Problem statement: Return nothing except the lines from the one that contains "turquoise cap: 1 -> 2" through the end of the material below, each exactly as given.
----
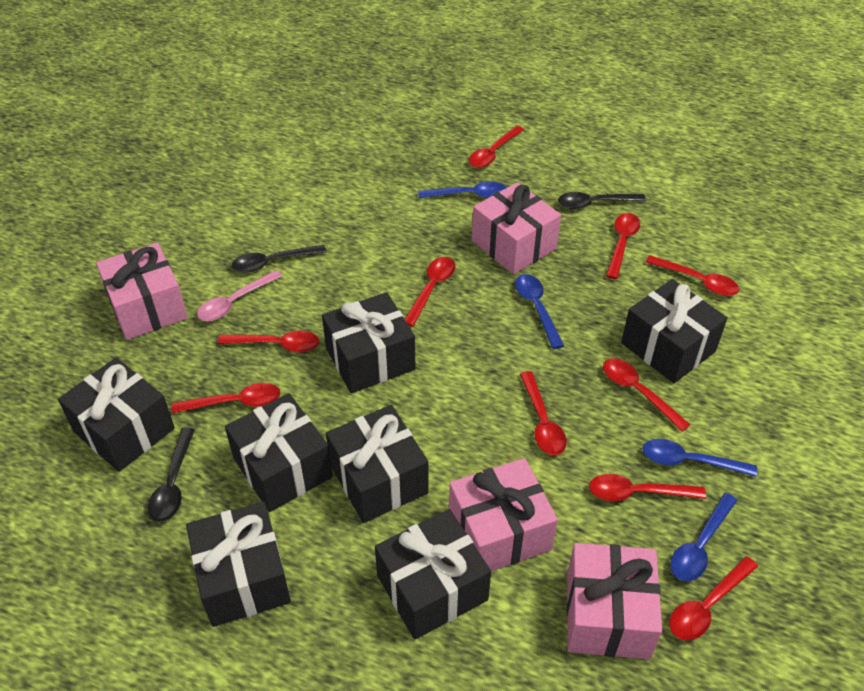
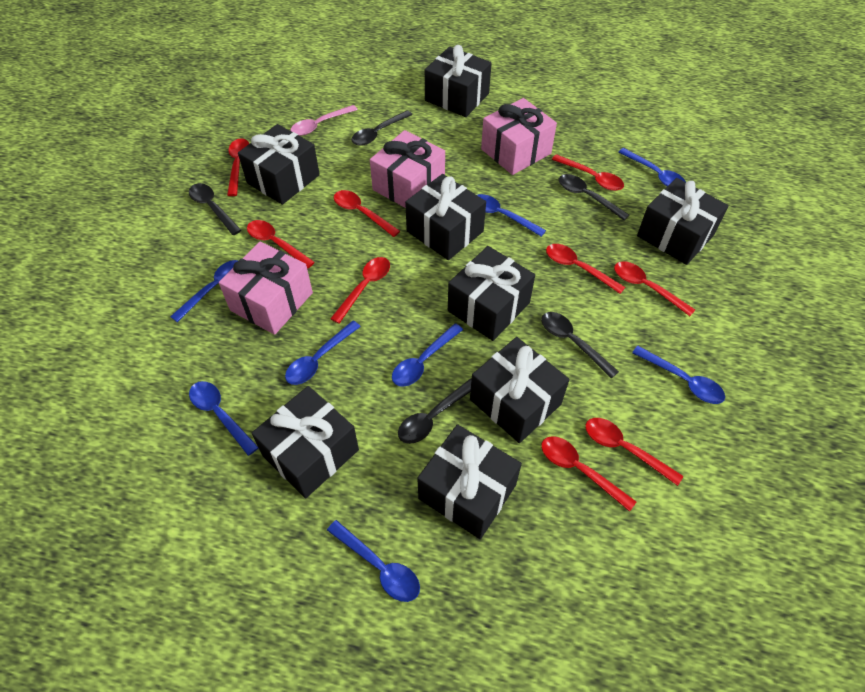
black gift: 7 -> 8
black spoon: 3 -> 5
blue spoon: 4 -> 8
pink gift: 4 -> 3
red spoon: 10 -> 9

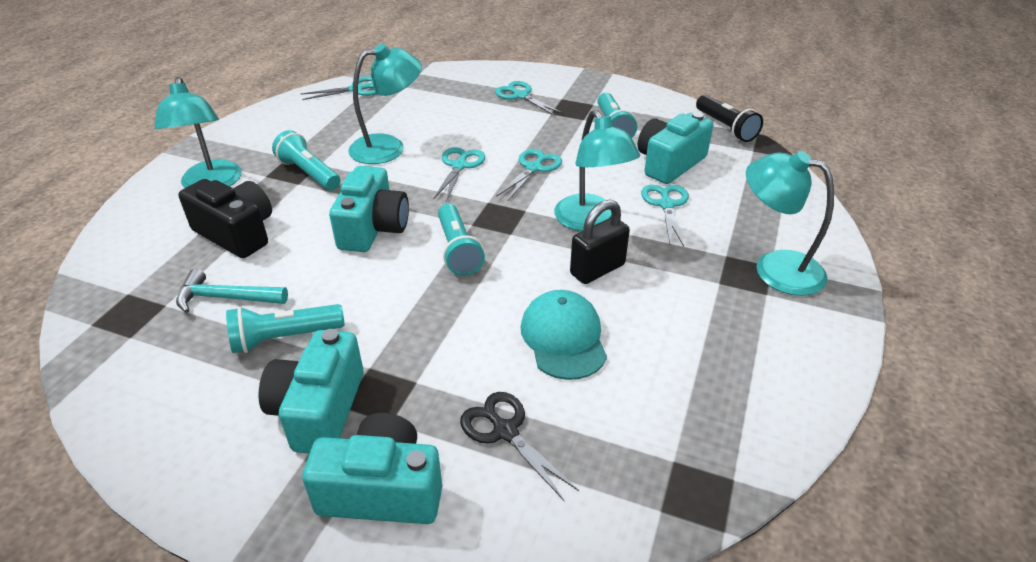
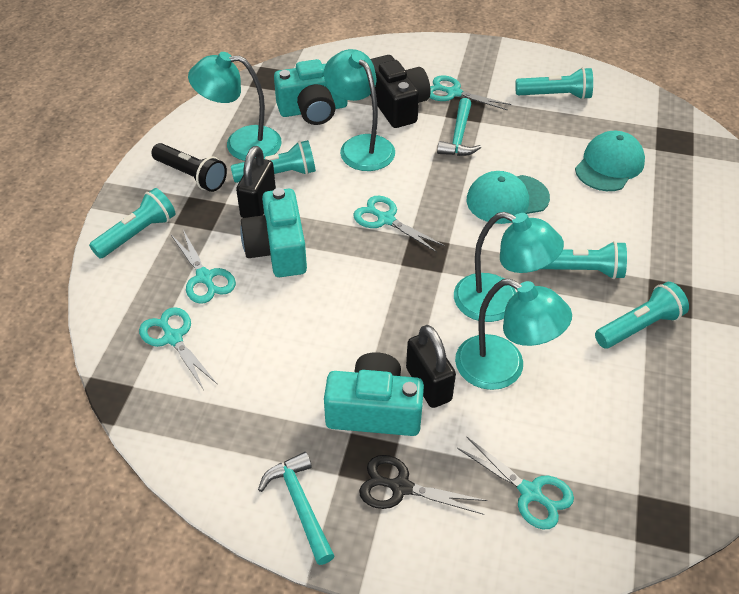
black padlock: 1 -> 2
turquoise camera: 4 -> 3
turquoise cap: 1 -> 2
turquoise flashlight: 4 -> 5
turquoise hammer: 1 -> 2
----
Result:
turquoise cap: 1 -> 2
turquoise flashlight: 4 -> 5
turquoise hammer: 1 -> 2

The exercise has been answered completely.